TASK GOAL: An exact transcription of the lines below, from the first through the one containing "white scissors [377,417,443,526]", is the only output wanted.
+++ INPUT DATA
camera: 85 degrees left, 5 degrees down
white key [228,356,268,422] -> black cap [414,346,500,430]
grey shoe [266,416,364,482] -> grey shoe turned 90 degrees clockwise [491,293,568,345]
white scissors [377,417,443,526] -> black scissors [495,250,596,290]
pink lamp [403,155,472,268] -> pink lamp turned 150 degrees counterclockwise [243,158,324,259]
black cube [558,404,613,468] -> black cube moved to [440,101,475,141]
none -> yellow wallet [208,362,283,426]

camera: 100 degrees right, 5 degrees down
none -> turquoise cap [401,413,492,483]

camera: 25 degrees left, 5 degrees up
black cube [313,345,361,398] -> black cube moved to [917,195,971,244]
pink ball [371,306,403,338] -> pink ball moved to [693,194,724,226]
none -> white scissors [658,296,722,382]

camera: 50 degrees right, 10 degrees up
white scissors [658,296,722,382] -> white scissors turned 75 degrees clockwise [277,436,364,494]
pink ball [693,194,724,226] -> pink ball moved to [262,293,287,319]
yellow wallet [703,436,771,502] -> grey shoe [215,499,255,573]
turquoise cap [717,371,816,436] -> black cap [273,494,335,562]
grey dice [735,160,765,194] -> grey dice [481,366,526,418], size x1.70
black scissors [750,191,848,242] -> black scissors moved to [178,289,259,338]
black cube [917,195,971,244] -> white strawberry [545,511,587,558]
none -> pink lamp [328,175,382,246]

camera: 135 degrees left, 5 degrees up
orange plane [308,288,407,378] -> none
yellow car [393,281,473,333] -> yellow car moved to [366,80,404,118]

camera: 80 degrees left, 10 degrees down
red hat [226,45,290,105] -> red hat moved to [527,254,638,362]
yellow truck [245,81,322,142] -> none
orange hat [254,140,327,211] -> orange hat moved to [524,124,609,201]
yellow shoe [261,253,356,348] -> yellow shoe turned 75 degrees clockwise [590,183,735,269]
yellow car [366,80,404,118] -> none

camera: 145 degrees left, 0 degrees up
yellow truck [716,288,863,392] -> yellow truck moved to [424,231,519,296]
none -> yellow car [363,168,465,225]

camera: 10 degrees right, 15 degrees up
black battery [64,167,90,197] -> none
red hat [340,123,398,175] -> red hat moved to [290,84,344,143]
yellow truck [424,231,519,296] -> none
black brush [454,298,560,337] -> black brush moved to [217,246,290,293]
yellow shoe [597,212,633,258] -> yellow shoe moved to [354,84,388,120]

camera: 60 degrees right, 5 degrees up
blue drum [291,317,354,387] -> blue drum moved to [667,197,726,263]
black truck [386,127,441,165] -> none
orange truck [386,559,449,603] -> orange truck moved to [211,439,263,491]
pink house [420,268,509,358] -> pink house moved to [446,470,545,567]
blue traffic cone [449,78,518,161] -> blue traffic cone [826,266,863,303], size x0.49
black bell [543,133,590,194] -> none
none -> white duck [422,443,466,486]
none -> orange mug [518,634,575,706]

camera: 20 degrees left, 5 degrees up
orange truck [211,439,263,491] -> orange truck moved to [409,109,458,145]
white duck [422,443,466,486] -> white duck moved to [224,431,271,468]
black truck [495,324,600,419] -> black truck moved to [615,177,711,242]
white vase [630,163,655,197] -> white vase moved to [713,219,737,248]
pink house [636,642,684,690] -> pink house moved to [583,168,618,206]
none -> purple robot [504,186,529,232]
++++++
SOLUTION BELOW:
camera: 85 degrees left, 5 degrees down
white key [228,356,268,422] -> black cap [414,346,500,430]
grey shoe [266,416,364,482] -> grey shoe turned 90 degrees clockwise [491,293,568,345]
white scissors [377,417,443,526] -> black scissors [495,250,596,290]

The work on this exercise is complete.